(Dataset extract begins)
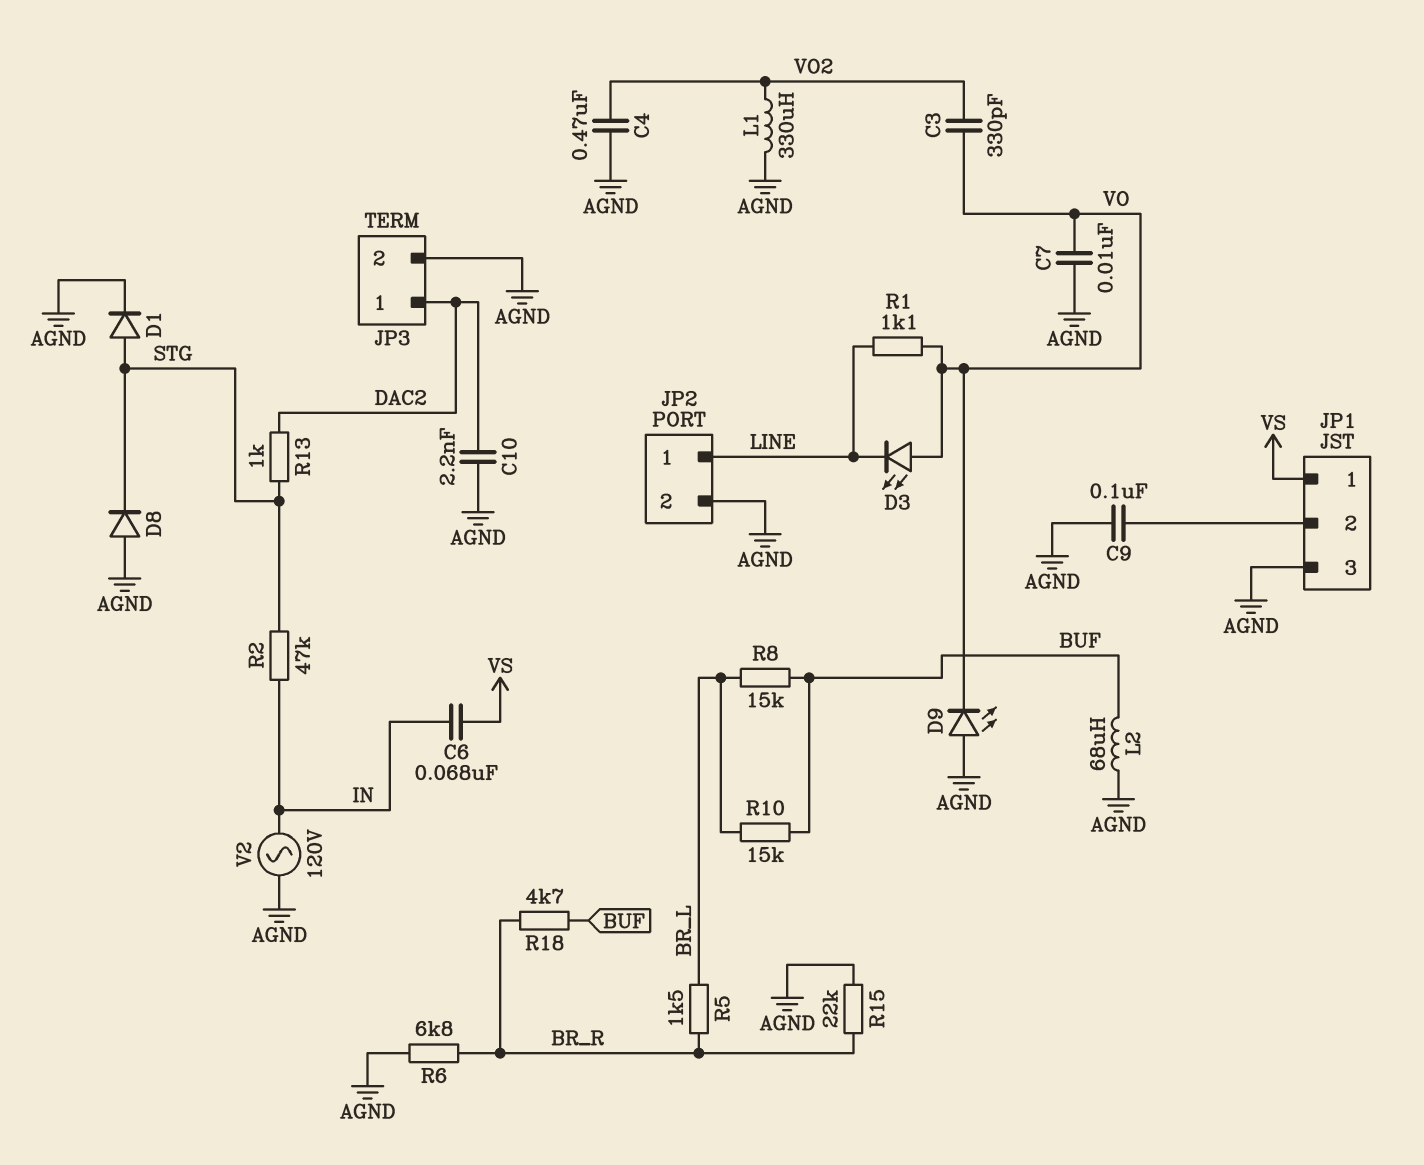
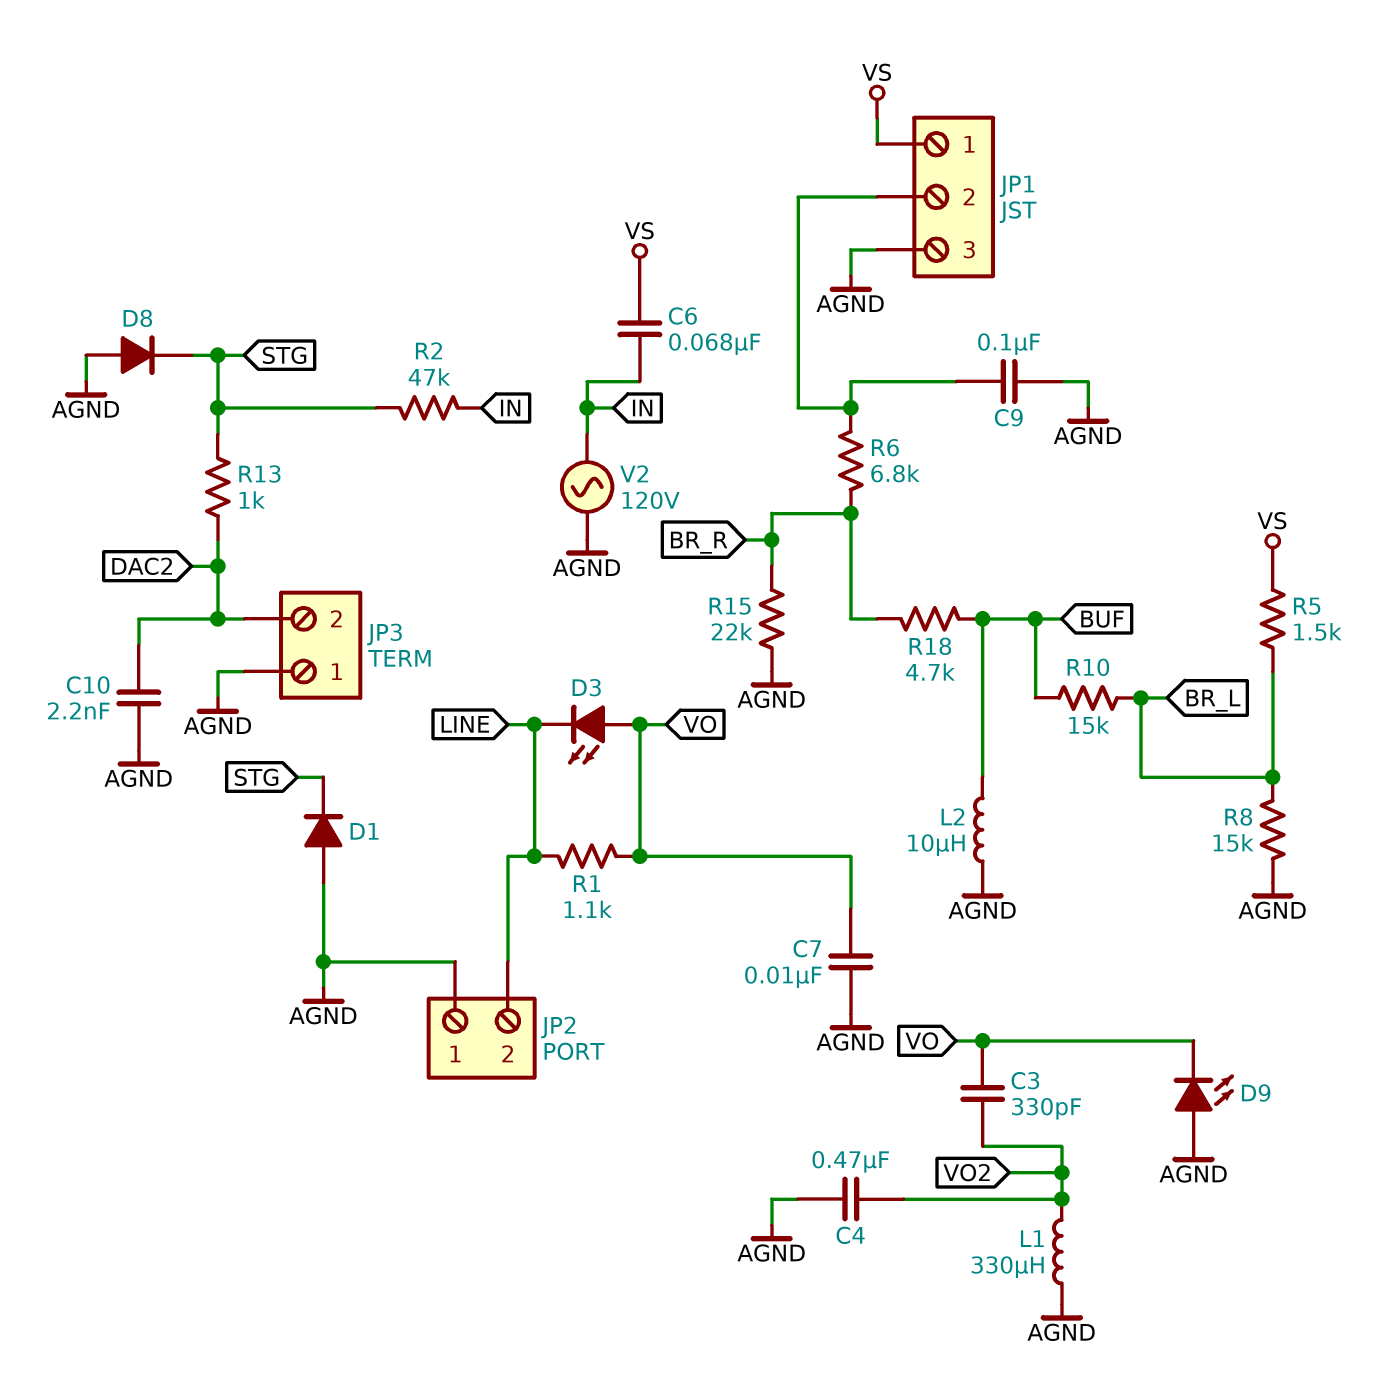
D1: diode (A STG, K AGND) -> diode (A AGND, K STG)
JP2 pin 1: LINE -> AGND
JP2 pin 2: AGND -> LINE
JP3 pin 1: DAC2 -> AGND
JP3 pin 2: AGND -> DAC2
L2: 68uH (AGND, BUF) -> 10uH (AGND, BUF)
R5: 1.5k (BR_L, BR_R) -> 1.5k (BR_L, VS)
R6: 6.8k (AGND, BR_R) -> 6.8k (BR_R, JP1/2)
R8: 15k (BR_L, BUF) -> 15k (AGND, BR_L)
(Dataset extract ends)
Exactly the lines from the one containing "R5: 1.5k (BR_L, BR_R) -> 1.5k (BR_L, VS)" through the end of the records above are to be printed, and no others.

Output for this exercise
R5: 1.5k (BR_L, BR_R) -> 1.5k (BR_L, VS)
R6: 6.8k (AGND, BR_R) -> 6.8k (BR_R, JP1/2)
R8: 15k (BR_L, BUF) -> 15k (AGND, BR_L)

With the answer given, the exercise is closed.